(Object change listings)
# # # # # # #
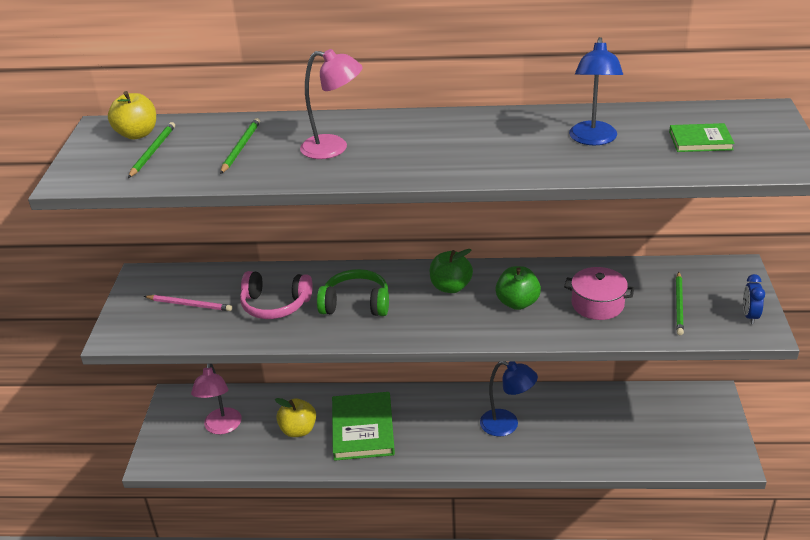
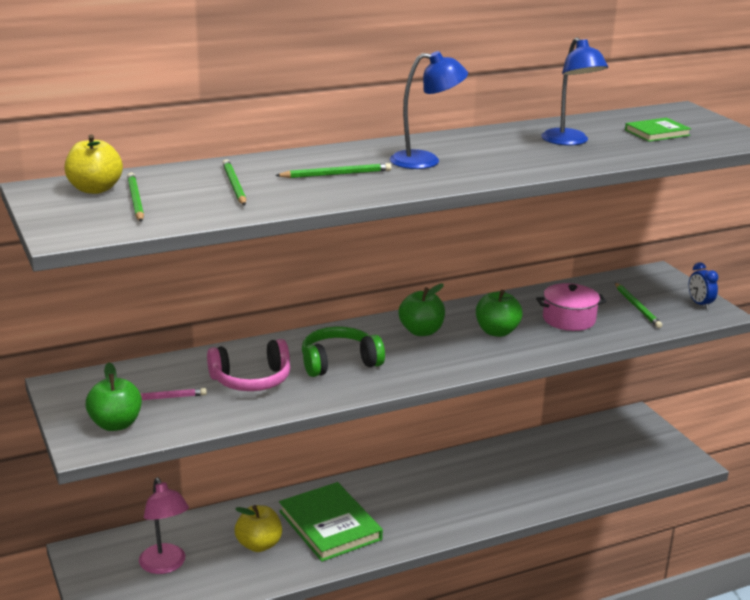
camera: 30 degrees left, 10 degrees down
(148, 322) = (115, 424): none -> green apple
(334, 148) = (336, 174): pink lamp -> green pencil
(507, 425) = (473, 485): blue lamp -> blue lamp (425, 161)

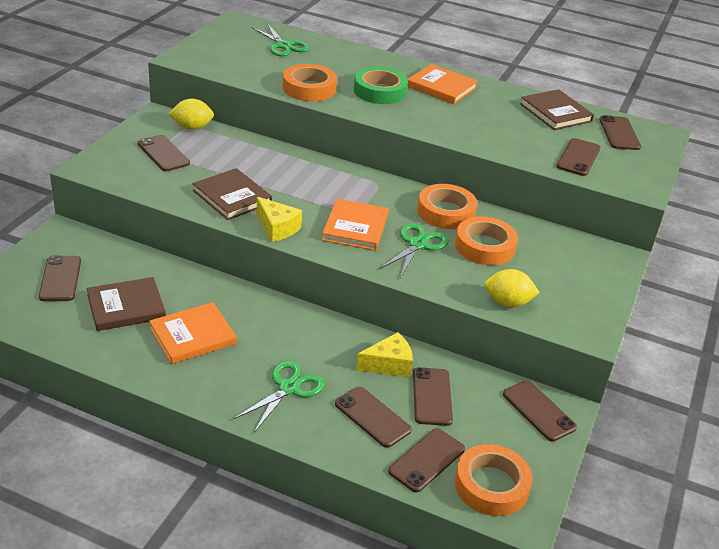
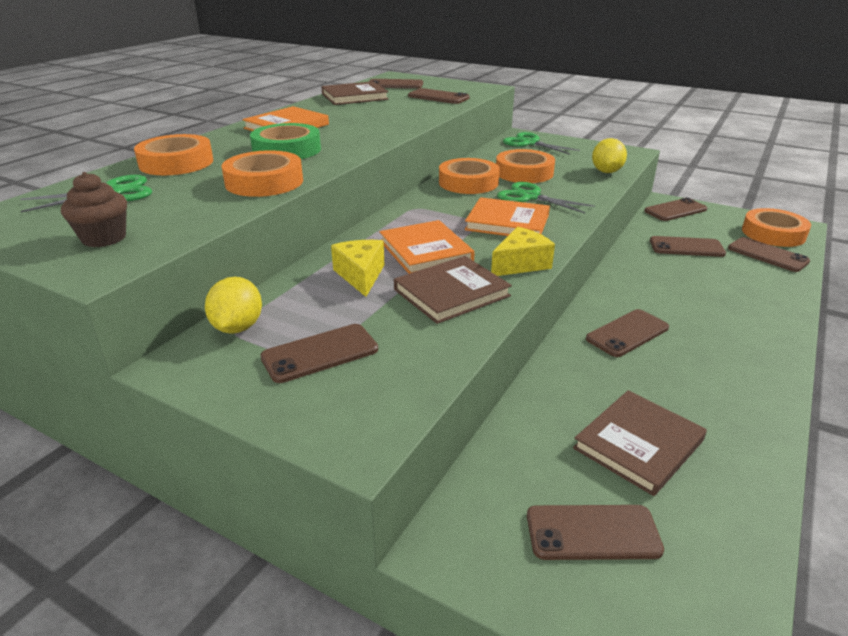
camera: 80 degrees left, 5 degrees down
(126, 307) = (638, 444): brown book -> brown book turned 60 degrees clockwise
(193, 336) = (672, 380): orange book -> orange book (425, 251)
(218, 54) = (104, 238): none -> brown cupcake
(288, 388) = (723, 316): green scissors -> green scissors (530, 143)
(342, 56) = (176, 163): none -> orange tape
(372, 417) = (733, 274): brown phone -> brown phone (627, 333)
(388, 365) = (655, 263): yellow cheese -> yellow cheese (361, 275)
# # # # # # #
__AIM OF THE EXERCISE__
Say only how many lines among the entries above contain the string "down".

__RESPONSE FOR THIS EXERCISE__
2